** Start **
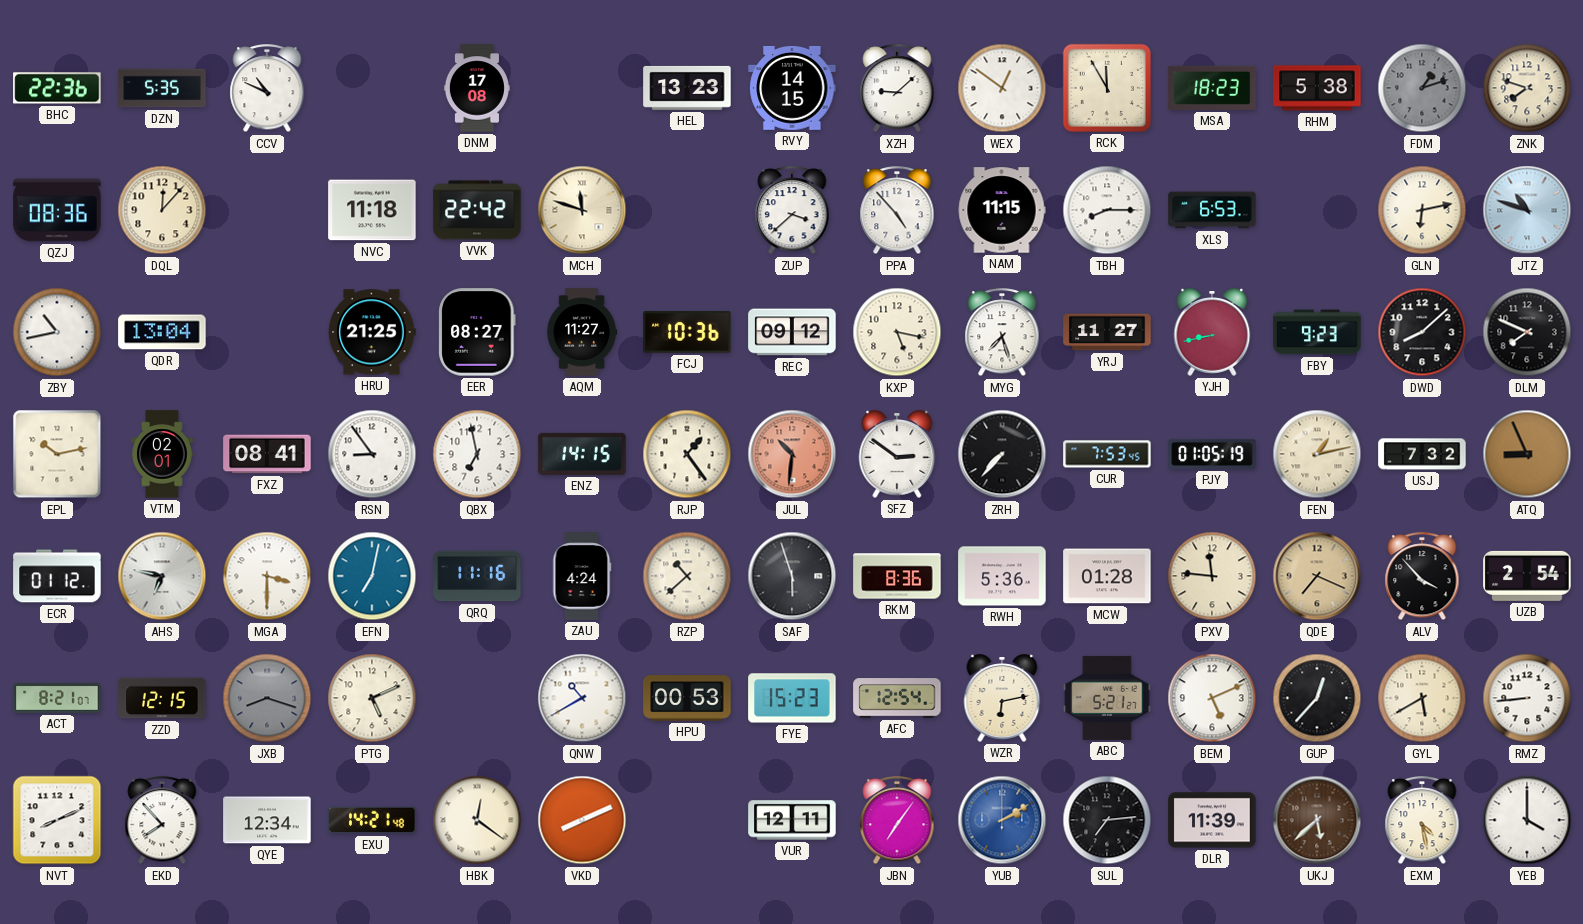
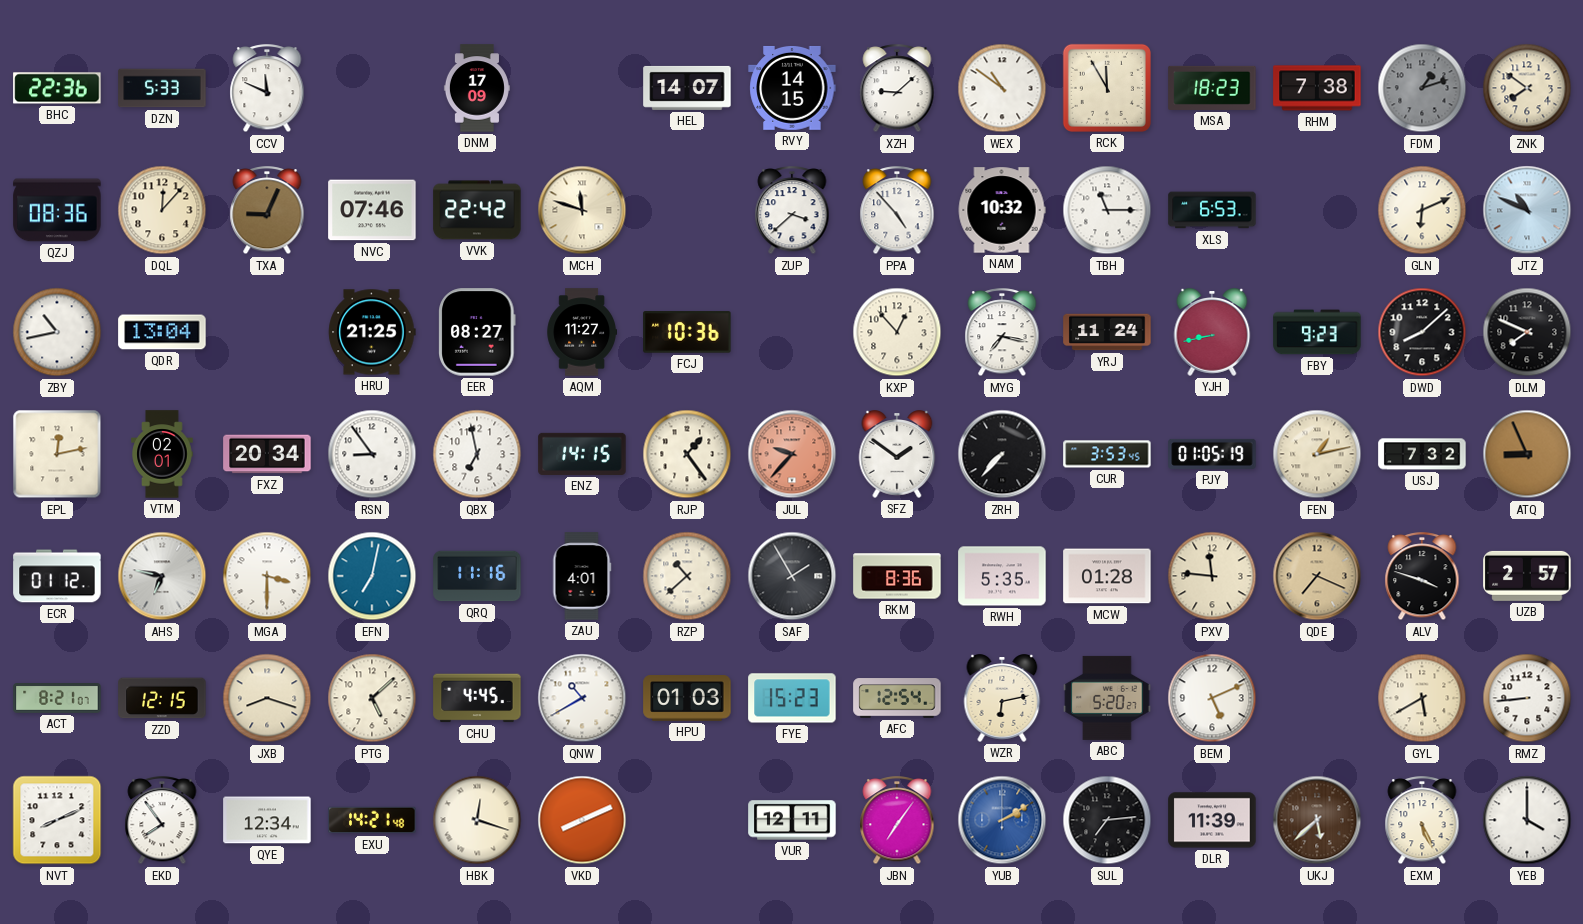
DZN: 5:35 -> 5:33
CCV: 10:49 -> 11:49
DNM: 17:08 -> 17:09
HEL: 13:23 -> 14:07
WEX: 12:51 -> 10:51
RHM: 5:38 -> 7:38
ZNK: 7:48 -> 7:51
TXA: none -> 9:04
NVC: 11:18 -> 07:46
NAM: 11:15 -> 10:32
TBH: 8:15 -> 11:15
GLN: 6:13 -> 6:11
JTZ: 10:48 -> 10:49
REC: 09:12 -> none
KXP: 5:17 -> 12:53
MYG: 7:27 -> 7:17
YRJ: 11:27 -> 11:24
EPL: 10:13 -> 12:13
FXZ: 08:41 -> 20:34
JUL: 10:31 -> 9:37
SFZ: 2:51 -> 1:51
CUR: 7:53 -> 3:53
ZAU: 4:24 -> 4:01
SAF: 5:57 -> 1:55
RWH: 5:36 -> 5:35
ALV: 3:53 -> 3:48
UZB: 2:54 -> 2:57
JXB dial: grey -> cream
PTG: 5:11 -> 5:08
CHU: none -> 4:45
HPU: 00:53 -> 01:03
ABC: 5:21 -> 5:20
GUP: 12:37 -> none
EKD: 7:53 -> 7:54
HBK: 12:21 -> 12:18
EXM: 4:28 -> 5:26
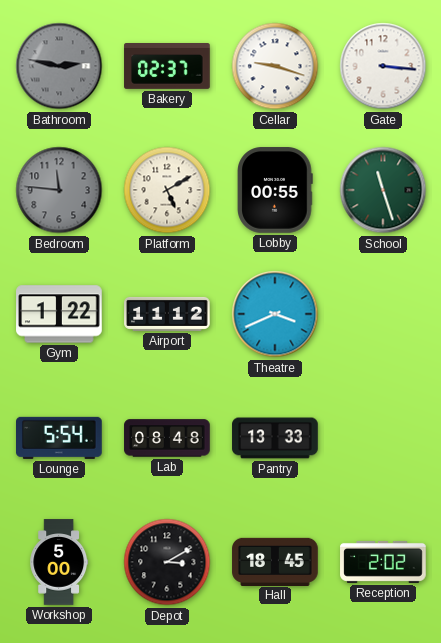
** End **
:: PROBLEM TO SOLVE ::
Output verbatim the stretch from the first of the entries through the line containing "REC: 09:12 -> none", inclusive at both ends. Omit the pictures from the output.

:: THE REPLY ::
DZN: 5:35 -> 5:33
CCV: 10:49 -> 11:49
DNM: 17:08 -> 17:09
HEL: 13:23 -> 14:07
WEX: 12:51 -> 10:51
RHM: 5:38 -> 7:38
ZNK: 7:48 -> 7:51
TXA: none -> 9:04
NVC: 11:18 -> 07:46
NAM: 11:15 -> 10:32
TBH: 8:15 -> 11:15
GLN: 6:13 -> 6:11
JTZ: 10:48 -> 10:49
REC: 09:12 -> none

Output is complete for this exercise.